- _Task description_
Only the lines holding "bear" are wanted. Copy every one from the records below.

- _Input_
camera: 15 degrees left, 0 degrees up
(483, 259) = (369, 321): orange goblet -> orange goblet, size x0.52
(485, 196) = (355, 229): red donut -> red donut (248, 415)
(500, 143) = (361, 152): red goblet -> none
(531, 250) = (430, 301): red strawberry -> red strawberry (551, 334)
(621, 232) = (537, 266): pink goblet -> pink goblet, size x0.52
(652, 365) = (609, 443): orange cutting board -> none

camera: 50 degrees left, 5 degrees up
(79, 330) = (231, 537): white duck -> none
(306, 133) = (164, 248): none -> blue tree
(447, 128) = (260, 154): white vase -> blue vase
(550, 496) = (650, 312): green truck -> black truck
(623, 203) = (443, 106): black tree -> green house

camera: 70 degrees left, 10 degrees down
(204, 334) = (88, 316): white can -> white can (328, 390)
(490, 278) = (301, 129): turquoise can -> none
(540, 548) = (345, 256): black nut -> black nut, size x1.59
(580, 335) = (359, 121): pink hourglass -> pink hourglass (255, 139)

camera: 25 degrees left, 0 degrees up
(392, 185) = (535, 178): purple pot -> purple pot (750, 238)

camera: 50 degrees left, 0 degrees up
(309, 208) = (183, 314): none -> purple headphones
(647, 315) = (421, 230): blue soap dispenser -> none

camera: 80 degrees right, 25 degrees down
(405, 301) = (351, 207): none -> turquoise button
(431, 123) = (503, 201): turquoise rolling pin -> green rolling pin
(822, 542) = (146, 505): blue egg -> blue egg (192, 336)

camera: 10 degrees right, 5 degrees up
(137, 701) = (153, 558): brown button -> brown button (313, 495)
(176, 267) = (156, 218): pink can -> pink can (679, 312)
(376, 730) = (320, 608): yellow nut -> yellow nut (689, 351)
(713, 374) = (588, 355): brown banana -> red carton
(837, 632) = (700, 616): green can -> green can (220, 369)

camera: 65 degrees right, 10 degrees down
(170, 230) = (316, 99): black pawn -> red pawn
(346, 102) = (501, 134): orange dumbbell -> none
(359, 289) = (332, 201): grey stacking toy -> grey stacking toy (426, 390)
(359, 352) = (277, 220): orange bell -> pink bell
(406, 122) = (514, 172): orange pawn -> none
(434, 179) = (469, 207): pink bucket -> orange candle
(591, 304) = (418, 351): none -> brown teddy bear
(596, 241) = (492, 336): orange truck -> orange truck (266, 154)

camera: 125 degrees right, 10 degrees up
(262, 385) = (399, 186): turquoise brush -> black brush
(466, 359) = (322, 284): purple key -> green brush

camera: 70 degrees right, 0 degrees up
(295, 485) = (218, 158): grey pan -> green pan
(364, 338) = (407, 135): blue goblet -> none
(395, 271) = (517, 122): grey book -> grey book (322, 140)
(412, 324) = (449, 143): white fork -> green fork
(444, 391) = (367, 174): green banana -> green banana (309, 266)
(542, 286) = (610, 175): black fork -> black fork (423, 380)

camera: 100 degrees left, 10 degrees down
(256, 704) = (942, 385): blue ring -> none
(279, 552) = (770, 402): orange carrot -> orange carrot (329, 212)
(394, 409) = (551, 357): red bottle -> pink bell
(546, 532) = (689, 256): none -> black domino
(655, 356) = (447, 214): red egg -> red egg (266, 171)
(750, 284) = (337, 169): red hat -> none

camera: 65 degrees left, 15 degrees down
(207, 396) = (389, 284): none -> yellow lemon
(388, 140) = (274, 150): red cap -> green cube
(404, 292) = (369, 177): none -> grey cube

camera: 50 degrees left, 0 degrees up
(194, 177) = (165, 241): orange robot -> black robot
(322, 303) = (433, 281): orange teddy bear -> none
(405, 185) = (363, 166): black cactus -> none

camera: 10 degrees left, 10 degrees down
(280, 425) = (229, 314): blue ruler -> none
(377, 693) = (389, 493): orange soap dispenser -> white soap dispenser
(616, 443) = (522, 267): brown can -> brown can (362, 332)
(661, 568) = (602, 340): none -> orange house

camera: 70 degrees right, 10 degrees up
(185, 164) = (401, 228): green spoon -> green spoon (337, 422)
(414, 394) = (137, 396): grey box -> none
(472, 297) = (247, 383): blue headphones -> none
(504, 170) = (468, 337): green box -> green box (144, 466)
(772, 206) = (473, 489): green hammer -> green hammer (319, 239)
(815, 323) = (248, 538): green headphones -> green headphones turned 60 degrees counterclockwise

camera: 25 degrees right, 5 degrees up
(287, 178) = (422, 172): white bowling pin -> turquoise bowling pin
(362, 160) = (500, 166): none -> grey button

- _Response to the task_
(591, 304) = (418, 351): none -> brown teddy bear
(322, 303) = (433, 281): orange teddy bear -> none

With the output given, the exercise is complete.